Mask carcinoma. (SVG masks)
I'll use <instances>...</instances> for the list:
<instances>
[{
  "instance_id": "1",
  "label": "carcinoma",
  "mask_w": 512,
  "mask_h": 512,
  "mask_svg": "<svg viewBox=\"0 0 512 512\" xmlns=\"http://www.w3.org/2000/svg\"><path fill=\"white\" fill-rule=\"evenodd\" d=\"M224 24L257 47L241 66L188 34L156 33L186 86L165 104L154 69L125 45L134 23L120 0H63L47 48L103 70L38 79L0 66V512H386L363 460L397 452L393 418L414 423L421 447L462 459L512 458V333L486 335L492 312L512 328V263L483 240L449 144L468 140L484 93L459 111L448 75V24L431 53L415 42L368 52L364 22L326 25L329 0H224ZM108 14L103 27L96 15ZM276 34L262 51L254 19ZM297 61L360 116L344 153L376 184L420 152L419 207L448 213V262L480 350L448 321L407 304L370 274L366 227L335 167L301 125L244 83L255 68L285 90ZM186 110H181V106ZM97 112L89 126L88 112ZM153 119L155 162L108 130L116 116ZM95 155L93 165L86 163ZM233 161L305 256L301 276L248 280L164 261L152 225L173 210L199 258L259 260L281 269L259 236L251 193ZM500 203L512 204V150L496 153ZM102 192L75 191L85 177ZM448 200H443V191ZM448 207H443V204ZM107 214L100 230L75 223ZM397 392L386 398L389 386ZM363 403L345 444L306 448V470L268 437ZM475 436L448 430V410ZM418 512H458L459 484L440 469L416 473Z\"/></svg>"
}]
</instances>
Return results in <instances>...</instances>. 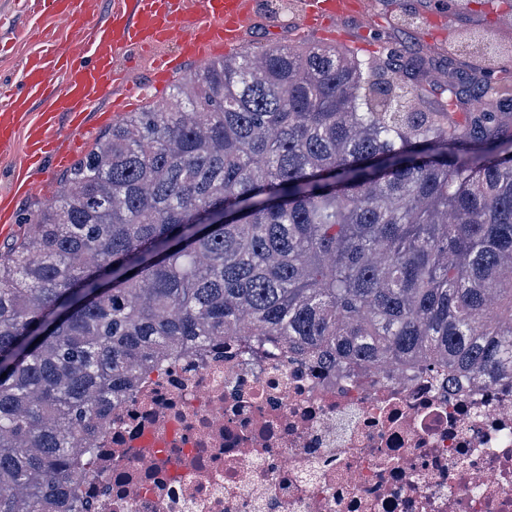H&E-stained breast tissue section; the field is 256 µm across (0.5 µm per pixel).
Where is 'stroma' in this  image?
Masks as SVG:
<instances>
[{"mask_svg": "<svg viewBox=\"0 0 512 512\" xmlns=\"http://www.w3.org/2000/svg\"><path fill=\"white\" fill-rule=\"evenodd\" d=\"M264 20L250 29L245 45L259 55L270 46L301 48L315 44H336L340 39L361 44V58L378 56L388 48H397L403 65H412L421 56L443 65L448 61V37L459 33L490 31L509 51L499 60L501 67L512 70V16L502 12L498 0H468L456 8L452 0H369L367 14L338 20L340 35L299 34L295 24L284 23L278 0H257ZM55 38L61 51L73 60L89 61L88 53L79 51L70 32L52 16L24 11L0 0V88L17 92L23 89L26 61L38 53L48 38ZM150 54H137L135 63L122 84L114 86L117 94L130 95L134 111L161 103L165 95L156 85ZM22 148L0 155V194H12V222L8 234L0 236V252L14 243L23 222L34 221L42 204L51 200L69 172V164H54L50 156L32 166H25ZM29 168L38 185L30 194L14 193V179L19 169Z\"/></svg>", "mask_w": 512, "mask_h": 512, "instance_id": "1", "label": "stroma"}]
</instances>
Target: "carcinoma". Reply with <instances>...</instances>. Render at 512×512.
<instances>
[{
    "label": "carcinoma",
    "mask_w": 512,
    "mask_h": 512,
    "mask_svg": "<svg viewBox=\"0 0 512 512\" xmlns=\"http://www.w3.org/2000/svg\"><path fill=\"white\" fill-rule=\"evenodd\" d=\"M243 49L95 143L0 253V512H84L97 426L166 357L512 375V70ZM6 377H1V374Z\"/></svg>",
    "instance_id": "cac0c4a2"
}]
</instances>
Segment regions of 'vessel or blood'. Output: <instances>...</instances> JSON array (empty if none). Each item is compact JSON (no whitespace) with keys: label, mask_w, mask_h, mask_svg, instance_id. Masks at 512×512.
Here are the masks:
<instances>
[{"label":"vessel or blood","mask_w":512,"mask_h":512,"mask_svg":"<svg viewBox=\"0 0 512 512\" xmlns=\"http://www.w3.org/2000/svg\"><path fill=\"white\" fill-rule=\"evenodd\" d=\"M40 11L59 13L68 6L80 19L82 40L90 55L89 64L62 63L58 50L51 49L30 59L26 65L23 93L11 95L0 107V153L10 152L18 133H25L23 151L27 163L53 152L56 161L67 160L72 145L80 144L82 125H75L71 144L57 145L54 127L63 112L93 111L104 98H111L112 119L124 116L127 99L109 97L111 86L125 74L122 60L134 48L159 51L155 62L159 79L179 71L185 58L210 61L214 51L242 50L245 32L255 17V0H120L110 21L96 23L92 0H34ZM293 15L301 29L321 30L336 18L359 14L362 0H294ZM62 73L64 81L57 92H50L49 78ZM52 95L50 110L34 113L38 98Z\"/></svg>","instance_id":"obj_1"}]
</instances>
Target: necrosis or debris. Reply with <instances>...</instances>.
□ □ □ □
- What the task requires:
Take the line that contains "Segment regions of" and every line after it through the end of the listing above, and repeat them exactly.

- Expected answer:
Segment regions of 'vessel or blood'. Output: <instances>...</instances> JSON array (empty if none). Each item is compact JSON (no whitespace) with keys: label, mask_w, mask_h, mask_svg, instance_id. Masks at 512×512.
Here are the masks:
<instances>
[{"label":"vessel or blood","mask_w":512,"mask_h":512,"mask_svg":"<svg viewBox=\"0 0 512 512\" xmlns=\"http://www.w3.org/2000/svg\"><path fill=\"white\" fill-rule=\"evenodd\" d=\"M40 11L59 13L68 6L80 19L82 40L90 55L89 64L62 63L58 50L51 49L30 59L26 65L23 93L11 95L0 107V153L10 152L18 133H25L23 151L27 163L53 152L56 161L67 160L72 145L80 144L82 125H75L71 144L57 145L54 127L63 112L93 111L104 98H111L112 119L124 116L127 99L109 97L111 86L125 74L122 60L134 48L159 51L155 62L159 79L179 71L185 58L210 61L214 51L242 50L245 32L255 17V0H120L110 21L96 23L92 0H34ZM293 15L301 29L321 30L336 18L359 14L362 0H294ZM62 73L64 81L57 92H50L49 78ZM52 95L50 110L34 113L38 98Z\"/></svg>","instance_id":"obj_1"}]
</instances>
Target: necrosis or debris. Reply with <instances>...</instances>.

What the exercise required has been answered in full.